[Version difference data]
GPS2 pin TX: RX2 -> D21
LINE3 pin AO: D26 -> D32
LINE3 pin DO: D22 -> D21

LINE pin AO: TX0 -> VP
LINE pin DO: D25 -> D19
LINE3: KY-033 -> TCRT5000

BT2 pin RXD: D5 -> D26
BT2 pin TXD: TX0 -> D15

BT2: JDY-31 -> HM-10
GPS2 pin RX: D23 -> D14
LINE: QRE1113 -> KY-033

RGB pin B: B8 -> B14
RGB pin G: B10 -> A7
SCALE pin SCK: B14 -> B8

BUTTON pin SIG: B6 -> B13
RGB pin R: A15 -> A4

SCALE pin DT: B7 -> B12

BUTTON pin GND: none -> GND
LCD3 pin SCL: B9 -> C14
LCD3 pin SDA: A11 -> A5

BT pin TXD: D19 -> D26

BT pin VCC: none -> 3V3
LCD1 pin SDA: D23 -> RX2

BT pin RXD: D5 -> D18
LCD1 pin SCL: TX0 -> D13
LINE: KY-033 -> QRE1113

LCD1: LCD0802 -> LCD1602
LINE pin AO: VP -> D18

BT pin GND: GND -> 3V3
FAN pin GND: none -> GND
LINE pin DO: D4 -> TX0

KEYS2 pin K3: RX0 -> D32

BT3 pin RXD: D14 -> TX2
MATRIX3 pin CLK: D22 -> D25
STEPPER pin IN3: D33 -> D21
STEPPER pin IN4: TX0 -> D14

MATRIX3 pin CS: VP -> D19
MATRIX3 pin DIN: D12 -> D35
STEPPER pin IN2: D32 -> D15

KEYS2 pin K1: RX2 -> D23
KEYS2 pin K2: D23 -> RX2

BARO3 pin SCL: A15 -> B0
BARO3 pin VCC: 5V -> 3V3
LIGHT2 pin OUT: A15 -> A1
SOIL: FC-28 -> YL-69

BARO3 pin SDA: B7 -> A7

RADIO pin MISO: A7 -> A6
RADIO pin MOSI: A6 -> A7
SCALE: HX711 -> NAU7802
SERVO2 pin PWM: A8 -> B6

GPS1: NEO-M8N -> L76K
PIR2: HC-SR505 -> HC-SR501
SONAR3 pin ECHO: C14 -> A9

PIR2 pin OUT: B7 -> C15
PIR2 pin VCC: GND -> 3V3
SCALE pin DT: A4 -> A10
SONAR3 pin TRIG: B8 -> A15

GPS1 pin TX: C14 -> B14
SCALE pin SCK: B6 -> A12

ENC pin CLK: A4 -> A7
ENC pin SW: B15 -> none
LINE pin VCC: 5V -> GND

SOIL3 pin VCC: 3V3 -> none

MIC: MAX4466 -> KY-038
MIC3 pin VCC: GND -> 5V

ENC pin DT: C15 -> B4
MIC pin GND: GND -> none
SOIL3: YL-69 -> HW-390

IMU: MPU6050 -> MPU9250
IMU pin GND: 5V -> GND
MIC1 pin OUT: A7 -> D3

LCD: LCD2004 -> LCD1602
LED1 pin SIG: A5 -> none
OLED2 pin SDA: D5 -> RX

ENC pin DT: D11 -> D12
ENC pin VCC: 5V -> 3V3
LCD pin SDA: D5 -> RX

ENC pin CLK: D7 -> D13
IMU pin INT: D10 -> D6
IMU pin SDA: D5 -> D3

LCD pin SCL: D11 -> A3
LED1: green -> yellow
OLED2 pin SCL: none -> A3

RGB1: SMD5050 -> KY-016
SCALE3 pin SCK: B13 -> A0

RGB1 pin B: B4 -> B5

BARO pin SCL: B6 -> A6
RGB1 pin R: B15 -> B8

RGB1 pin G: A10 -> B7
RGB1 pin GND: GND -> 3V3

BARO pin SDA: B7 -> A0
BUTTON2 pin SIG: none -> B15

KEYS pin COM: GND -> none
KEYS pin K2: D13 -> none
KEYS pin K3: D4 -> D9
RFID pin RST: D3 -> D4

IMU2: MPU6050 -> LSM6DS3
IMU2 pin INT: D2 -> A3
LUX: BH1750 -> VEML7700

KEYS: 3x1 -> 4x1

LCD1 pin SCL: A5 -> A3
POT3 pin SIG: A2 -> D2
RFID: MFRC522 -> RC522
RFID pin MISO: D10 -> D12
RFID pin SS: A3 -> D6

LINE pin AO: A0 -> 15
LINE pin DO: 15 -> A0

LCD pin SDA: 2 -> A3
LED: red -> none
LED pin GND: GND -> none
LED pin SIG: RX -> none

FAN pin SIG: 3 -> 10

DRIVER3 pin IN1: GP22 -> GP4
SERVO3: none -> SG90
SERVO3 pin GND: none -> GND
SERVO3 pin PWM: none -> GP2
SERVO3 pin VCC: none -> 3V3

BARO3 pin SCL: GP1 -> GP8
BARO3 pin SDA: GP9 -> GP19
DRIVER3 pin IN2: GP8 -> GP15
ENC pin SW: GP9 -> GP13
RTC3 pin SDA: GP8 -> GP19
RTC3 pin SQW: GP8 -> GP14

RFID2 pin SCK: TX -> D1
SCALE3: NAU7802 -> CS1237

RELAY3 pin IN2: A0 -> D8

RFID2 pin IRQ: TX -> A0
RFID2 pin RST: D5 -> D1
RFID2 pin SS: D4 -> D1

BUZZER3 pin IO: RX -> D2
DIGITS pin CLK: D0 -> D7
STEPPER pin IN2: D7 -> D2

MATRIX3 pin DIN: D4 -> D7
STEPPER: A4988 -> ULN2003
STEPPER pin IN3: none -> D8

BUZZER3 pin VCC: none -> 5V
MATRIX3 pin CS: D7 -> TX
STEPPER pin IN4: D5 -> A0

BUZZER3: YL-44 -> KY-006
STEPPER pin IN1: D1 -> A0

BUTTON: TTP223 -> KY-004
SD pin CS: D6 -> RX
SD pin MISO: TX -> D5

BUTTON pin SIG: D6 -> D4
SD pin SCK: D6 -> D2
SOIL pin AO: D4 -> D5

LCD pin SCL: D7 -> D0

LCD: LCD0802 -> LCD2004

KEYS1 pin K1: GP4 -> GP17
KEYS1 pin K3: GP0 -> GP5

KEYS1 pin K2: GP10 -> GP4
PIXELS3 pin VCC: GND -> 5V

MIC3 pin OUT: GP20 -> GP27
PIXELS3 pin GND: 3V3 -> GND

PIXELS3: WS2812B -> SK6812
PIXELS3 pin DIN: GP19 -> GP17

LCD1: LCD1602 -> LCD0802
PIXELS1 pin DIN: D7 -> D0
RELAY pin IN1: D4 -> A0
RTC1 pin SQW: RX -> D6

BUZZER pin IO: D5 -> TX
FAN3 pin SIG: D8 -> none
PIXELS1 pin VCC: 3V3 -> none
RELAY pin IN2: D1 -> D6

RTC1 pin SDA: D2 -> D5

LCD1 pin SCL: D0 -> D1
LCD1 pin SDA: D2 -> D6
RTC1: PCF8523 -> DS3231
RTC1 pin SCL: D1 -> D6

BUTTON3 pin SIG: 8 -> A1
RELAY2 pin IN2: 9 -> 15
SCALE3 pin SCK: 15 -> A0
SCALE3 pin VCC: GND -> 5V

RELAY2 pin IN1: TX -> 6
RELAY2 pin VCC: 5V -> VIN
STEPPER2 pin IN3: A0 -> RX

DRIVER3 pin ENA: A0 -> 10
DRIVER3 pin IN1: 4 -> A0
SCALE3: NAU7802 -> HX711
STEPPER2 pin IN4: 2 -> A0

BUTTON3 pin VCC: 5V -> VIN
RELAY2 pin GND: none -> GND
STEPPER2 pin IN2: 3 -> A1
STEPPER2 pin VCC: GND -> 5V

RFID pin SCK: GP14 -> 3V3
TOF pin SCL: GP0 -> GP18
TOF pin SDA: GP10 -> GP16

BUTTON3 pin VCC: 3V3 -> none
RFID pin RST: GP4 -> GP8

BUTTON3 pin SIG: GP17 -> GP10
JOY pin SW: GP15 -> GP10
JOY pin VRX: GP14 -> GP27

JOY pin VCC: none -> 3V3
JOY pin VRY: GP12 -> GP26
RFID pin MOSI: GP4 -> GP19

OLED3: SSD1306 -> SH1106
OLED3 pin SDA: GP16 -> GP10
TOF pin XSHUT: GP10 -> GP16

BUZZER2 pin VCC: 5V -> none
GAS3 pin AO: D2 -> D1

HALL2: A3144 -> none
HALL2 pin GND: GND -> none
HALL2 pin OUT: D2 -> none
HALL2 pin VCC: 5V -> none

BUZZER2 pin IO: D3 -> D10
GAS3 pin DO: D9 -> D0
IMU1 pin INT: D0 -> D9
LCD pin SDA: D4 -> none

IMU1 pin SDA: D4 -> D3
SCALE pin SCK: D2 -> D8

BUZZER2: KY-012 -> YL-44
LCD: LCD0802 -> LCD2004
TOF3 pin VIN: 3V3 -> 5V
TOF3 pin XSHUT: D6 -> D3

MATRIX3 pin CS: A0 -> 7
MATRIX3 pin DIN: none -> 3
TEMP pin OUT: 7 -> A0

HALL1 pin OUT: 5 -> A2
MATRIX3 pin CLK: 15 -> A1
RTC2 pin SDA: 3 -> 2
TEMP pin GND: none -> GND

### To do
From the data above, output only the lines between the line containing "MIC: MAX4466 -> KY-038" and the line containing "LED: red -> none", inclusive, exactly as written.

### The completed task
MIC: MAX4466 -> KY-038
MIC3 pin VCC: GND -> 5V

ENC pin DT: C15 -> B4
MIC pin GND: GND -> none
SOIL3: YL-69 -> HW-390

IMU: MPU6050 -> MPU9250
IMU pin GND: 5V -> GND
MIC1 pin OUT: A7 -> D3

LCD: LCD2004 -> LCD1602
LED1 pin SIG: A5 -> none
OLED2 pin SDA: D5 -> RX

ENC pin DT: D11 -> D12
ENC pin VCC: 5V -> 3V3
LCD pin SDA: D5 -> RX

ENC pin CLK: D7 -> D13
IMU pin INT: D10 -> D6
IMU pin SDA: D5 -> D3

LCD pin SCL: D11 -> A3
LED1: green -> yellow
OLED2 pin SCL: none -> A3

RGB1: SMD5050 -> KY-016
SCALE3 pin SCK: B13 -> A0

RGB1 pin B: B4 -> B5

BARO pin SCL: B6 -> A6
RGB1 pin R: B15 -> B8

RGB1 pin G: A10 -> B7
RGB1 pin GND: GND -> 3V3

BARO pin SDA: B7 -> A0
BUTTON2 pin SIG: none -> B15

KEYS pin COM: GND -> none
KEYS pin K2: D13 -> none
KEYS pin K3: D4 -> D9
RFID pin RST: D3 -> D4

IMU2: MPU6050 -> LSM6DS3
IMU2 pin INT: D2 -> A3
LUX: BH1750 -> VEML7700

KEYS: 3x1 -> 4x1

LCD1 pin SCL: A5 -> A3
POT3 pin SIG: A2 -> D2
RFID: MFRC522 -> RC522
RFID pin MISO: D10 -> D12
RFID pin SS: A3 -> D6

LINE pin AO: A0 -> 15
LINE pin DO: 15 -> A0

LCD pin SDA: 2 -> A3
LED: red -> none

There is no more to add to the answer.